/---
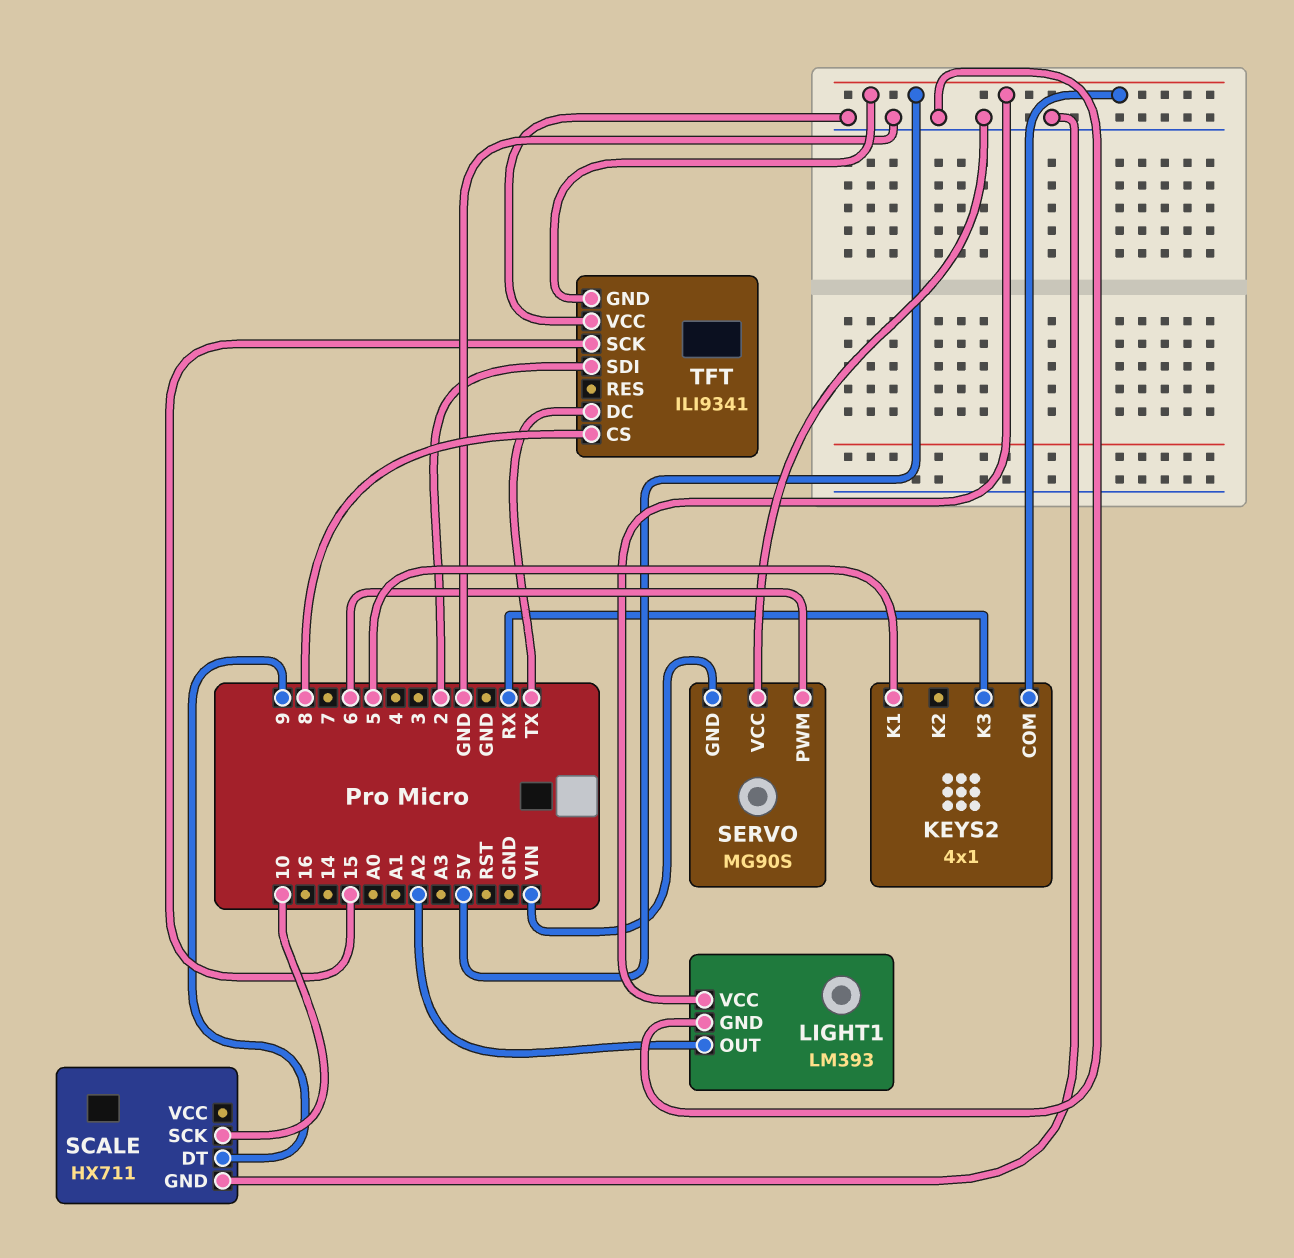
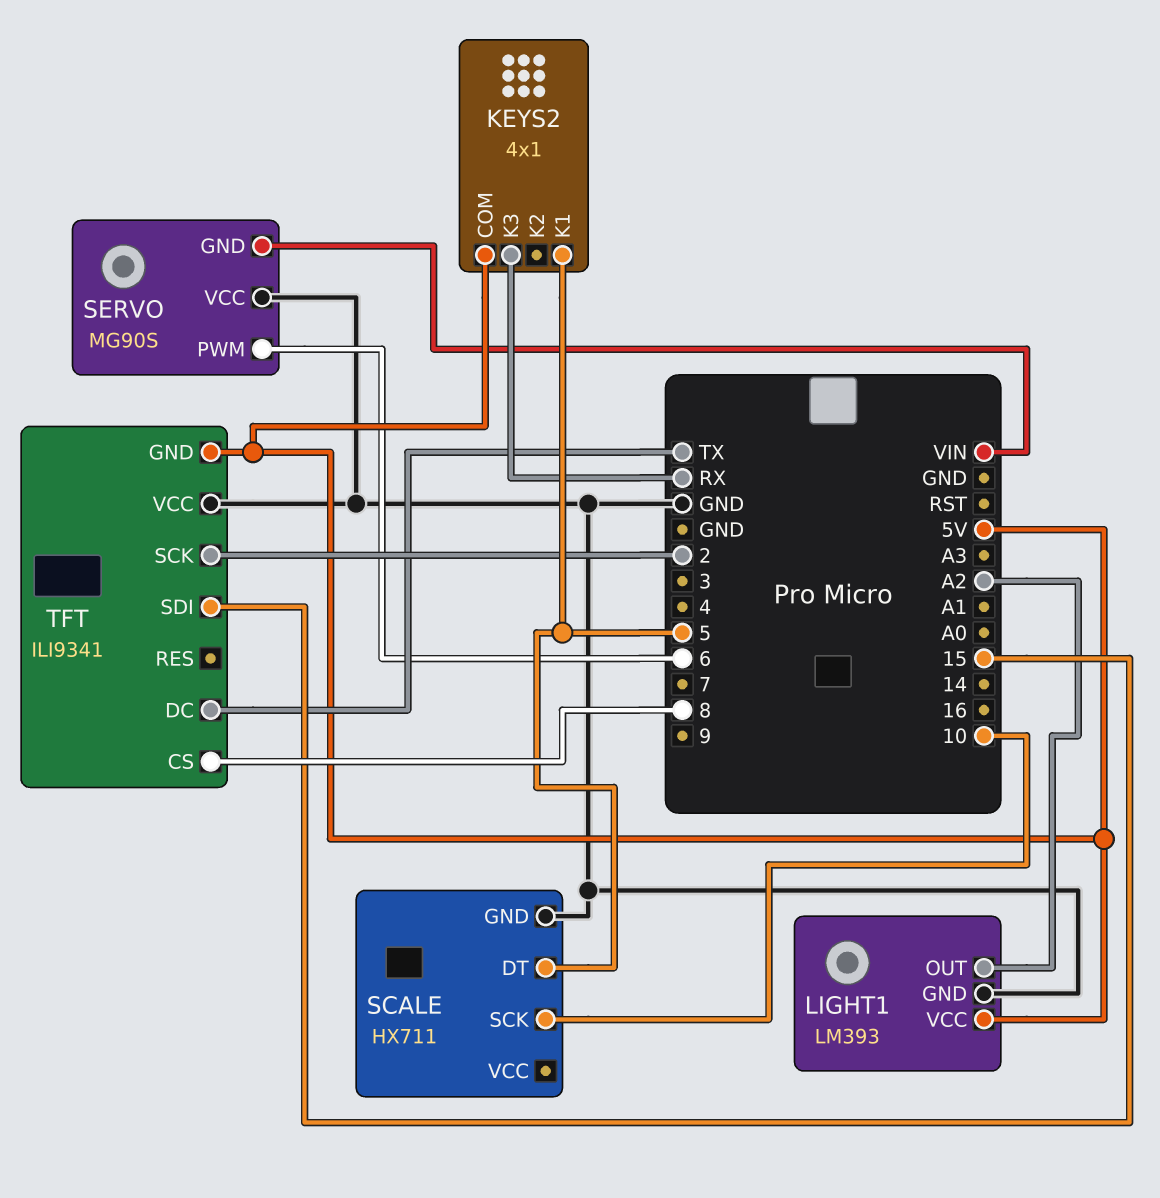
SCALE pin DT: 9 -> 5
TFT pin SCK: 15 -> 2
TFT pin SDI: 2 -> 15

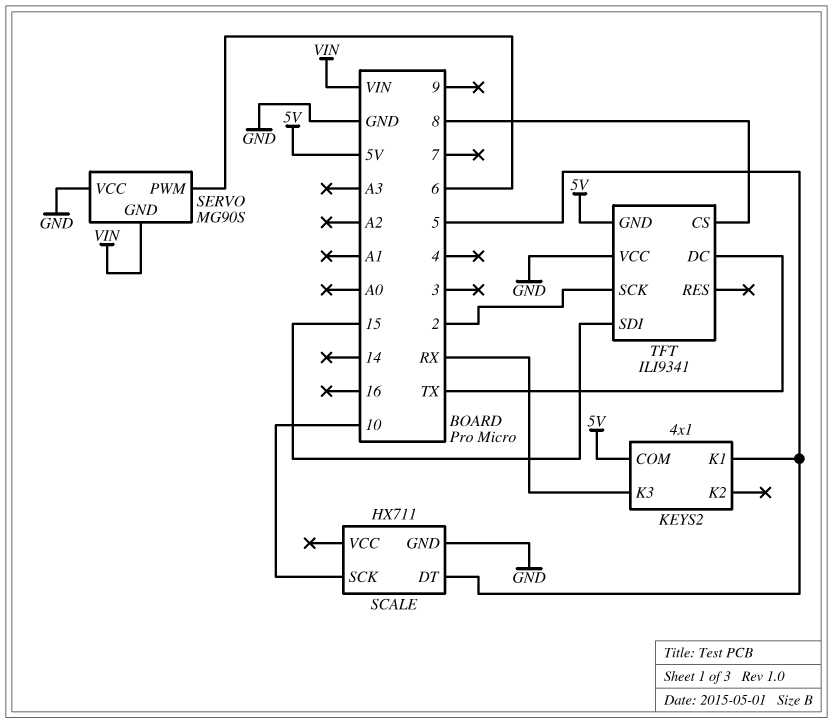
LIGHT1: LM393 -> none
LIGHT1 pin GND: GND -> none
LIGHT1 pin OUT: A2 -> none
LIGHT1 pin VCC: 5V -> none

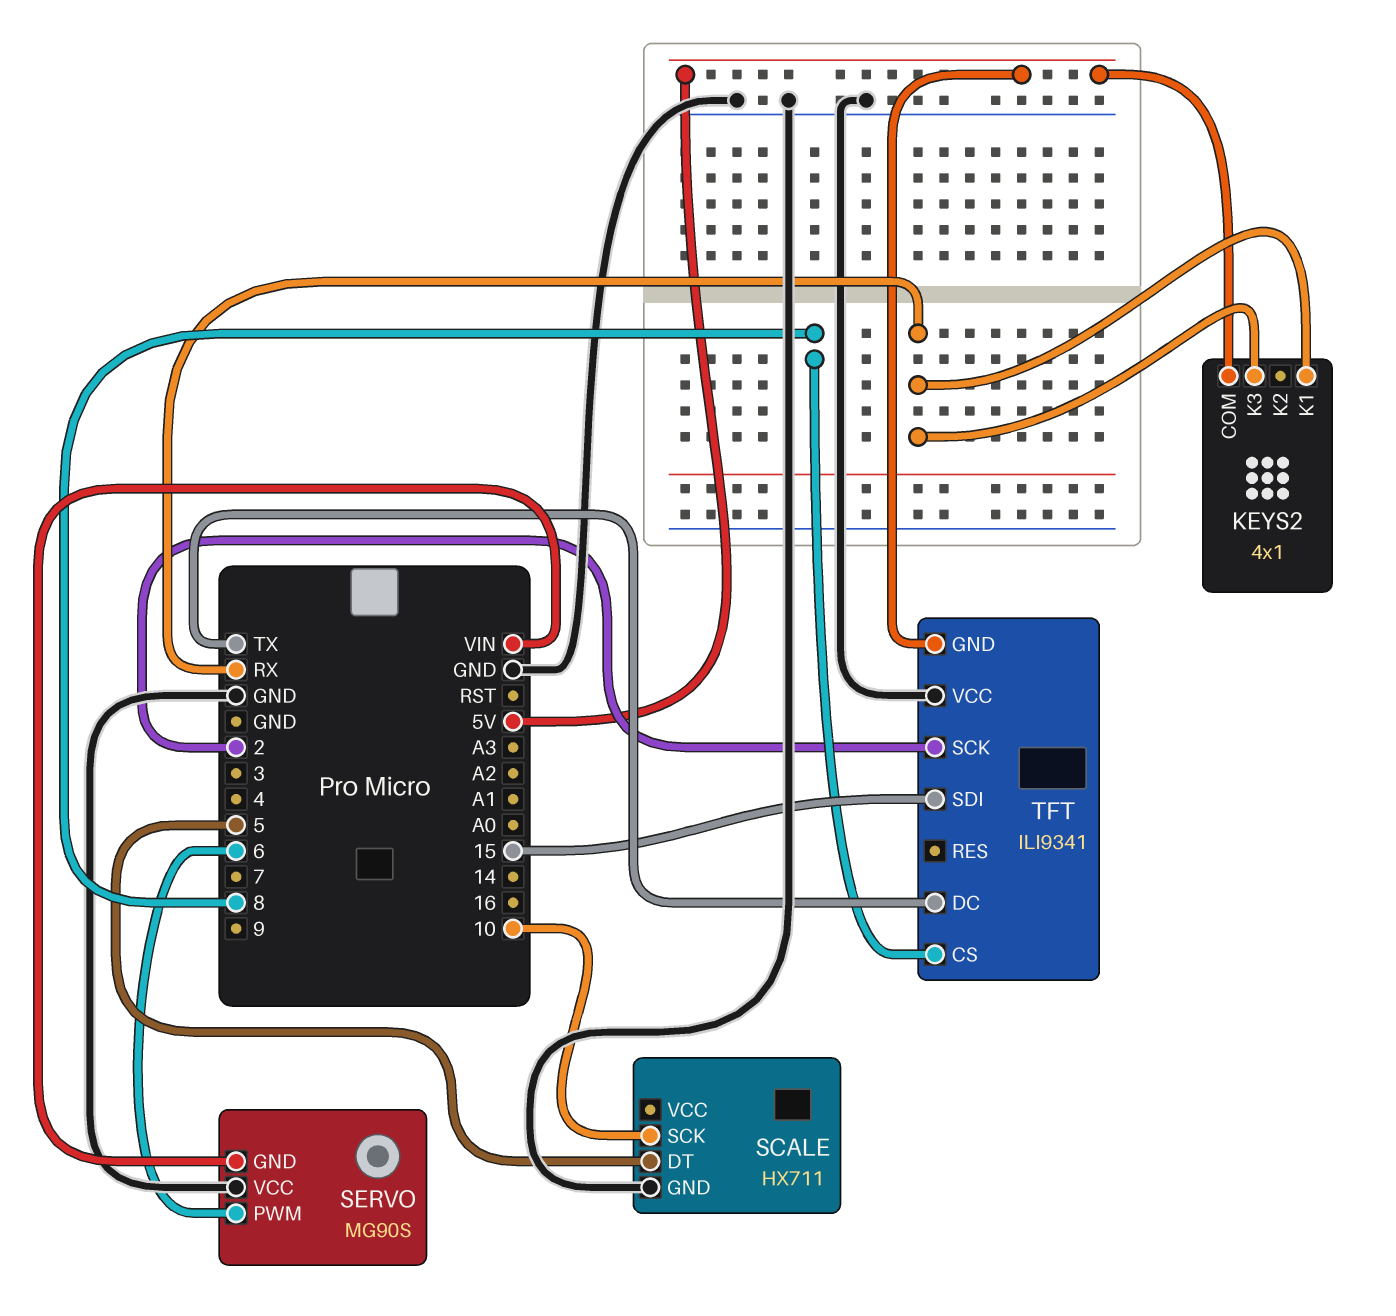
KEYS2 pin K1: 5 -> RX

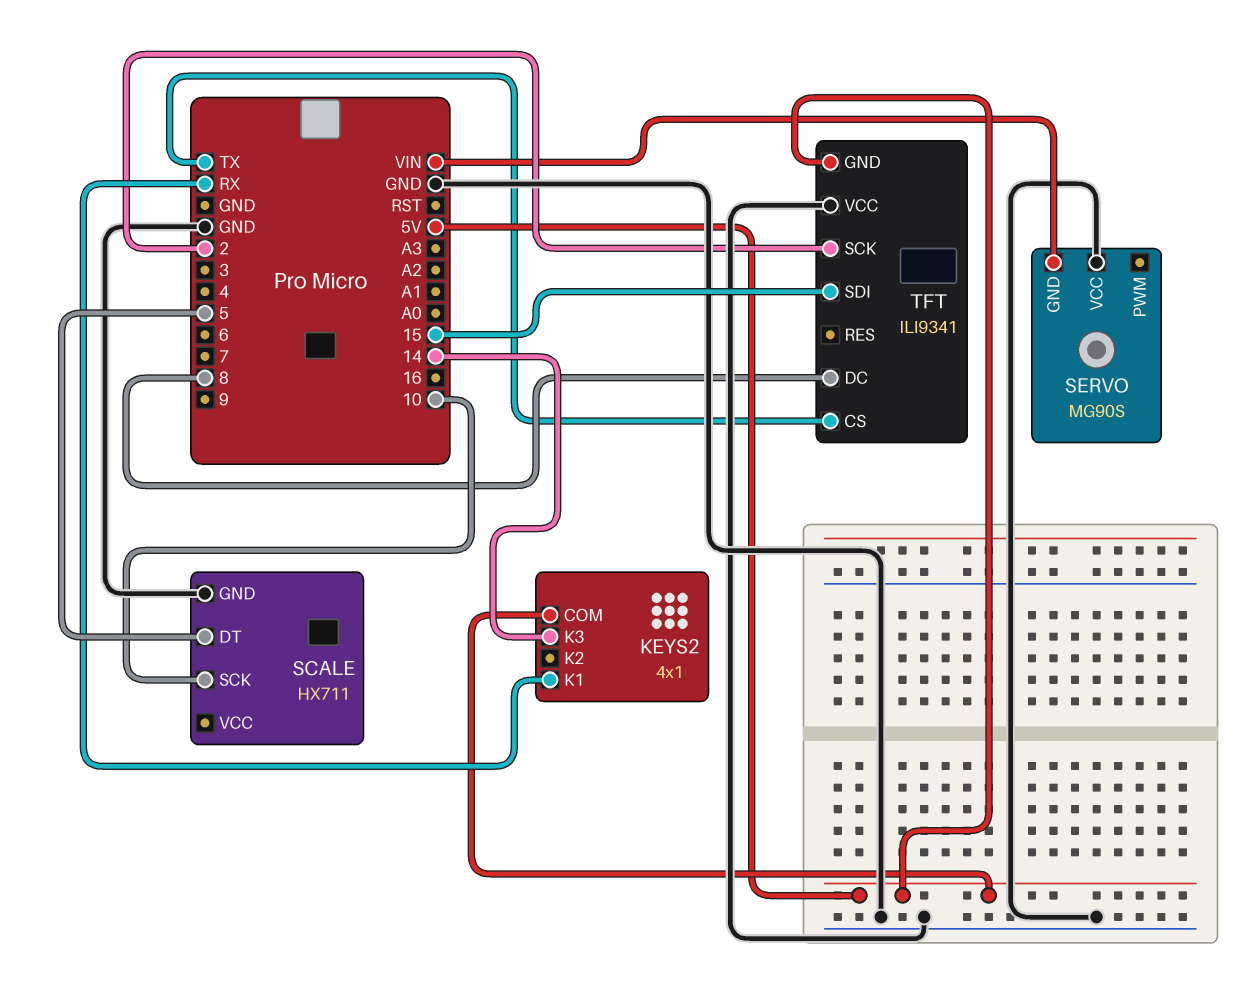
KEYS2 pin K3: RX -> 14
SERVO pin PWM: 6 -> none
TFT pin CS: 8 -> TX
TFT pin DC: TX -> 8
\---
In the entries above, which lines hold the string "none"? Report all of them.

LIGHT1: LM393 -> none
LIGHT1 pin GND: GND -> none
LIGHT1 pin OUT: A2 -> none
LIGHT1 pin VCC: 5V -> none
SERVO pin PWM: 6 -> none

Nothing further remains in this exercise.